=== WHAT NEEDS TO BE DONE ===
What follows is a block of records; reproduce all of it verbatim.

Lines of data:
^^^^^^^^^^^^^^^^
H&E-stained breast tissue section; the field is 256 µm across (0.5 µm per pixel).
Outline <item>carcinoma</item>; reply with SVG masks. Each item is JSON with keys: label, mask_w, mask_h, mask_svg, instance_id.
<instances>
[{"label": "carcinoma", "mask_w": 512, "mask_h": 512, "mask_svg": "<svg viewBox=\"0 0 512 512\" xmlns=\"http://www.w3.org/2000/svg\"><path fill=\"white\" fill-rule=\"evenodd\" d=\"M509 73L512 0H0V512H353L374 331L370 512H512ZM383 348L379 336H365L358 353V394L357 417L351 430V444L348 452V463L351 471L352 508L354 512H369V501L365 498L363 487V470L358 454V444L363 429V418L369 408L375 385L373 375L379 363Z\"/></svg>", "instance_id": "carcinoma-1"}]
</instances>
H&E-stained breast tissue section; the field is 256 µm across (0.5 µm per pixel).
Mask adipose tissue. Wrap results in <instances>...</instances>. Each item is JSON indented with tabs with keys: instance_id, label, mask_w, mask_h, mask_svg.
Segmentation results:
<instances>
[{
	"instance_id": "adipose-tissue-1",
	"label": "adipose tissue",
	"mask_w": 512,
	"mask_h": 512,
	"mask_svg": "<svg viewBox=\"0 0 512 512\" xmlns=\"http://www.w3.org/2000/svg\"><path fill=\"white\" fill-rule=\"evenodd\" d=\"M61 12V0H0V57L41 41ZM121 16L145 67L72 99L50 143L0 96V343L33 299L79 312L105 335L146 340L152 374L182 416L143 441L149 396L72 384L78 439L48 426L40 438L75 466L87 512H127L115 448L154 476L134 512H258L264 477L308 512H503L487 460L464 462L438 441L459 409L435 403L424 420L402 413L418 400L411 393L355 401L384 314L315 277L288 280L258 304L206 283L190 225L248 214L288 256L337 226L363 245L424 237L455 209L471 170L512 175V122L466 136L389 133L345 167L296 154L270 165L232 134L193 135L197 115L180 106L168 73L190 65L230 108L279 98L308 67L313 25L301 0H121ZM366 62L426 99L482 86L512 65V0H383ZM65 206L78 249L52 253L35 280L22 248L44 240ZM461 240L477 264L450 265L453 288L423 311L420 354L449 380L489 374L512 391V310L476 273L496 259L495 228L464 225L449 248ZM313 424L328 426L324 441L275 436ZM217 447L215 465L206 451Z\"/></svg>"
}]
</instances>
^^^^^^^^^^^^^^^^
=== ANSWER TO THIS PROBLEM ===
H&E-stained breast tissue section; the field is 256 µm across (0.5 µm per pixel).
Outline <item>carcinoma</item>; reply with SVG masks. Each item is JSON with keys: label, mask_w, mask_h, mask_svg, instance_id.
<instances>
[{"label": "carcinoma", "mask_w": 512, "mask_h": 512, "mask_svg": "<svg viewBox=\"0 0 512 512\" xmlns=\"http://www.w3.org/2000/svg\"><path fill=\"white\" fill-rule=\"evenodd\" d=\"M509 73L512 0H0V512H353L374 331L370 512H512ZM383 348L379 336H365L358 353V394L357 417L351 430V444L348 452V463L351 471L352 508L354 512H369V501L365 498L363 487V470L358 454V444L363 429V418L369 408L375 385L373 375L379 363Z\"/></svg>", "instance_id": "carcinoma-1"}]
</instances>
H&E-stained breast tissue section; the field is 256 µm across (0.5 µm per pixel).
Mask adipose tissue. Wrap results in <instances>...</instances>. Each item is JSON indented with tabs with keys: instance_id, label, mask_w, mask_h, mask_svg.
Segmentation results:
<instances>
[{
	"instance_id": "adipose-tissue-1",
	"label": "adipose tissue",
	"mask_w": 512,
	"mask_h": 512,
	"mask_svg": "<svg viewBox=\"0 0 512 512\" xmlns=\"http://www.w3.org/2000/svg\"><path fill=\"white\" fill-rule=\"evenodd\" d=\"M61 12V0H0V57L41 41ZM121 16L145 67L72 99L50 143L0 96V343L33 299L79 312L105 335L146 340L152 374L182 416L143 441L149 396L72 384L78 439L48 426L40 438L75 466L87 512H127L115 448L154 476L134 512H258L264 477L308 512H503L487 460L464 462L438 441L459 409L435 403L424 420L402 413L418 400L411 393L355 401L384 314L315 277L288 280L258 304L206 283L190 225L248 214L288 256L337 226L363 245L424 237L455 209L471 170L512 175V122L466 136L389 133L345 167L296 154L270 165L232 134L193 135L197 115L180 106L168 73L190 65L230 108L279 98L308 67L313 25L301 0H121ZM366 62L426 99L482 86L512 65V0H383ZM65 206L78 249L52 253L35 280L22 248L44 240ZM461 240L477 264L450 265L453 288L423 311L420 354L449 380L489 374L512 391V310L476 273L496 259L495 228L464 225L449 248ZM313 424L328 426L324 441L275 436ZM217 447L215 465L206 451Z\"/></svg>"
}]
</instances>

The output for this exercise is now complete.